--- Material provided ---

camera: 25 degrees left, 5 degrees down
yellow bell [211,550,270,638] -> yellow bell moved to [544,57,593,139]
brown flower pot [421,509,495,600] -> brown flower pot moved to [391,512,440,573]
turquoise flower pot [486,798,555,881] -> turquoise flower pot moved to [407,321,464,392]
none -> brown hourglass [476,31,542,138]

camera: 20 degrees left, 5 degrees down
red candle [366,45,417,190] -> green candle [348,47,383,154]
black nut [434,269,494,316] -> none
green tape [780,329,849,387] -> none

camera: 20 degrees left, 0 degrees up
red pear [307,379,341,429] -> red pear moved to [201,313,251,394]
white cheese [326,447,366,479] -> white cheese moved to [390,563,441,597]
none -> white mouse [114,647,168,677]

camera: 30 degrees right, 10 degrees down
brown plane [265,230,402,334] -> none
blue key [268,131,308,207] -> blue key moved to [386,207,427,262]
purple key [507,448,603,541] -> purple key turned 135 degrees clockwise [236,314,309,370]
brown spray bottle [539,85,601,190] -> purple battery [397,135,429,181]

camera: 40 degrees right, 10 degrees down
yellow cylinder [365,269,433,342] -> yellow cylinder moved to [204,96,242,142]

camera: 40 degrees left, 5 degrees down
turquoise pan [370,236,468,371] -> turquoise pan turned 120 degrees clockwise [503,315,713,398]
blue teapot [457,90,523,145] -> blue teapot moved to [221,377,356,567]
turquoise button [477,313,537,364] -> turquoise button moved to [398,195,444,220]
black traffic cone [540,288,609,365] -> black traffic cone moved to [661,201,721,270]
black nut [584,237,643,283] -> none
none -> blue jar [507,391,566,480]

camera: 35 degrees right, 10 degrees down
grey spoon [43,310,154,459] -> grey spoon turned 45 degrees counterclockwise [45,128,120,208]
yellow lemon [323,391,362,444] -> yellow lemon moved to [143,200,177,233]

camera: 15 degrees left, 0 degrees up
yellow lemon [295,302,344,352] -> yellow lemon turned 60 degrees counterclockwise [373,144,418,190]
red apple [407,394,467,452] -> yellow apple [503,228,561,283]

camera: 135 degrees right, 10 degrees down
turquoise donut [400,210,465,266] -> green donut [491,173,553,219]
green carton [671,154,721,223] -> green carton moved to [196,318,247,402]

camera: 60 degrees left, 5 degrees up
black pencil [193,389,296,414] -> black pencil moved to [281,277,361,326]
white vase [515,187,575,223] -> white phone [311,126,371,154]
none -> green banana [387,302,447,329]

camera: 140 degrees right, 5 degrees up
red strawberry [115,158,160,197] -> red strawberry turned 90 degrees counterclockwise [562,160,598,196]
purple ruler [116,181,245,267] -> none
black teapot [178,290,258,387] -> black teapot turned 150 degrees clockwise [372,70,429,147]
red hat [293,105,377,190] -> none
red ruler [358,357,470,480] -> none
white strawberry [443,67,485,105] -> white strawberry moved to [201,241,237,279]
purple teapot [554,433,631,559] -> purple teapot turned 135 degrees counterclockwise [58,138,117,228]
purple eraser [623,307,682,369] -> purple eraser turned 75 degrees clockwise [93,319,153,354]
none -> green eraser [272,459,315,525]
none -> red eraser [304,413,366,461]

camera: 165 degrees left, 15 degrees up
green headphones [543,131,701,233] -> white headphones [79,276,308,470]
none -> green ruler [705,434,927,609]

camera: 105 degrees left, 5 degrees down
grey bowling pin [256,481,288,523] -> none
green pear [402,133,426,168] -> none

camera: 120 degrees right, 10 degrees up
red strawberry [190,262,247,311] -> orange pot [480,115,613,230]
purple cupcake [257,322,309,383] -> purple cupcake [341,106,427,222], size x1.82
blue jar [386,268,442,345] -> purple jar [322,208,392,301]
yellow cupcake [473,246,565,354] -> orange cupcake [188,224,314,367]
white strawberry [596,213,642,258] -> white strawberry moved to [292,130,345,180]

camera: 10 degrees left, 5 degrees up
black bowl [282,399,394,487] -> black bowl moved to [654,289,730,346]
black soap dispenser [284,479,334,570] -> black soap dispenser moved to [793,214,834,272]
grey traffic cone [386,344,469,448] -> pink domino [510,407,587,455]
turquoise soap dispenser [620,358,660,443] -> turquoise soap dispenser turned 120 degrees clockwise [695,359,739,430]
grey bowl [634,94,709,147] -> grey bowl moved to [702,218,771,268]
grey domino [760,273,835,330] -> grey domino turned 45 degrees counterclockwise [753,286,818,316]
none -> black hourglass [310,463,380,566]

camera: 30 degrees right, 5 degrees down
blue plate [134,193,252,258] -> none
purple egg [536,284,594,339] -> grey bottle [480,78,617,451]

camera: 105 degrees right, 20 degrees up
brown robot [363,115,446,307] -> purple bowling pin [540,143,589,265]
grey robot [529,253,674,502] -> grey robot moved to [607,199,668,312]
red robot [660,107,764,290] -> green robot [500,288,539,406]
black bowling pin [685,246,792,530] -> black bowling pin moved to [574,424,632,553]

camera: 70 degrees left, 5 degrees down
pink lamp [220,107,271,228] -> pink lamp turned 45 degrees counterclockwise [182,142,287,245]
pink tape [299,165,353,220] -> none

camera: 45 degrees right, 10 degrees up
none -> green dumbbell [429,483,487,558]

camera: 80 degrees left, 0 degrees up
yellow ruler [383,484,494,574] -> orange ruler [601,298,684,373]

---

What this task involves » Return all of the material precisely as written.

Solution for this task »
camera: 25 degrees left, 5 degrees down
yellow bell [211,550,270,638] -> yellow bell moved to [544,57,593,139]
brown flower pot [421,509,495,600] -> brown flower pot moved to [391,512,440,573]
turquoise flower pot [486,798,555,881] -> turquoise flower pot moved to [407,321,464,392]
none -> brown hourglass [476,31,542,138]

camera: 20 degrees left, 5 degrees down
red candle [366,45,417,190] -> green candle [348,47,383,154]
black nut [434,269,494,316] -> none
green tape [780,329,849,387] -> none

camera: 20 degrees left, 0 degrees up
red pear [307,379,341,429] -> red pear moved to [201,313,251,394]
white cheese [326,447,366,479] -> white cheese moved to [390,563,441,597]
none -> white mouse [114,647,168,677]

camera: 30 degrees right, 10 degrees down
brown plane [265,230,402,334] -> none
blue key [268,131,308,207] -> blue key moved to [386,207,427,262]
purple key [507,448,603,541] -> purple key turned 135 degrees clockwise [236,314,309,370]
brown spray bottle [539,85,601,190] -> purple battery [397,135,429,181]

camera: 40 degrees right, 10 degrees down
yellow cylinder [365,269,433,342] -> yellow cylinder moved to [204,96,242,142]

camera: 40 degrees left, 5 degrees down
turquoise pan [370,236,468,371] -> turquoise pan turned 120 degrees clockwise [503,315,713,398]
blue teapot [457,90,523,145] -> blue teapot moved to [221,377,356,567]
turquoise button [477,313,537,364] -> turquoise button moved to [398,195,444,220]
black traffic cone [540,288,609,365] -> black traffic cone moved to [661,201,721,270]
black nut [584,237,643,283] -> none
none -> blue jar [507,391,566,480]

camera: 35 degrees right, 10 degrees down
grey spoon [43,310,154,459] -> grey spoon turned 45 degrees counterclockwise [45,128,120,208]
yellow lemon [323,391,362,444] -> yellow lemon moved to [143,200,177,233]

camera: 15 degrees left, 0 degrees up
yellow lemon [295,302,344,352] -> yellow lemon turned 60 degrees counterclockwise [373,144,418,190]
red apple [407,394,467,452] -> yellow apple [503,228,561,283]

camera: 135 degrees right, 10 degrees down
turquoise donut [400,210,465,266] -> green donut [491,173,553,219]
green carton [671,154,721,223] -> green carton moved to [196,318,247,402]

camera: 60 degrees left, 5 degrees up
black pencil [193,389,296,414] -> black pencil moved to [281,277,361,326]
white vase [515,187,575,223] -> white phone [311,126,371,154]
none -> green banana [387,302,447,329]

camera: 140 degrees right, 5 degrees up
red strawberry [115,158,160,197] -> red strawberry turned 90 degrees counterclockwise [562,160,598,196]
purple ruler [116,181,245,267] -> none
black teapot [178,290,258,387] -> black teapot turned 150 degrees clockwise [372,70,429,147]
red hat [293,105,377,190] -> none
red ruler [358,357,470,480] -> none
white strawberry [443,67,485,105] -> white strawberry moved to [201,241,237,279]
purple teapot [554,433,631,559] -> purple teapot turned 135 degrees counterclockwise [58,138,117,228]
purple eraser [623,307,682,369] -> purple eraser turned 75 degrees clockwise [93,319,153,354]
none -> green eraser [272,459,315,525]
none -> red eraser [304,413,366,461]

camera: 165 degrees left, 15 degrees up
green headphones [543,131,701,233] -> white headphones [79,276,308,470]
none -> green ruler [705,434,927,609]

camera: 105 degrees left, 5 degrees down
grey bowling pin [256,481,288,523] -> none
green pear [402,133,426,168] -> none

camera: 120 degrees right, 10 degrees up
red strawberry [190,262,247,311] -> orange pot [480,115,613,230]
purple cupcake [257,322,309,383] -> purple cupcake [341,106,427,222], size x1.82
blue jar [386,268,442,345] -> purple jar [322,208,392,301]
yellow cupcake [473,246,565,354] -> orange cupcake [188,224,314,367]
white strawberry [596,213,642,258] -> white strawberry moved to [292,130,345,180]

camera: 10 degrees left, 5 degrees up
black bowl [282,399,394,487] -> black bowl moved to [654,289,730,346]
black soap dispenser [284,479,334,570] -> black soap dispenser moved to [793,214,834,272]
grey traffic cone [386,344,469,448] -> pink domino [510,407,587,455]
turquoise soap dispenser [620,358,660,443] -> turquoise soap dispenser turned 120 degrees clockwise [695,359,739,430]
grey bowl [634,94,709,147] -> grey bowl moved to [702,218,771,268]
grey domino [760,273,835,330] -> grey domino turned 45 degrees counterclockwise [753,286,818,316]
none -> black hourglass [310,463,380,566]

camera: 30 degrees right, 5 degrees down
blue plate [134,193,252,258] -> none
purple egg [536,284,594,339] -> grey bottle [480,78,617,451]

camera: 105 degrees right, 20 degrees up
brown robot [363,115,446,307] -> purple bowling pin [540,143,589,265]
grey robot [529,253,674,502] -> grey robot moved to [607,199,668,312]
red robot [660,107,764,290] -> green robot [500,288,539,406]
black bowling pin [685,246,792,530] -> black bowling pin moved to [574,424,632,553]

camera: 70 degrees left, 5 degrees down
pink lamp [220,107,271,228] -> pink lamp turned 45 degrees counterclockwise [182,142,287,245]
pink tape [299,165,353,220] -> none

camera: 45 degrees right, 10 degrees up
none -> green dumbbell [429,483,487,558]

camera: 80 degrees left, 0 degrees up
yellow ruler [383,484,494,574] -> orange ruler [601,298,684,373]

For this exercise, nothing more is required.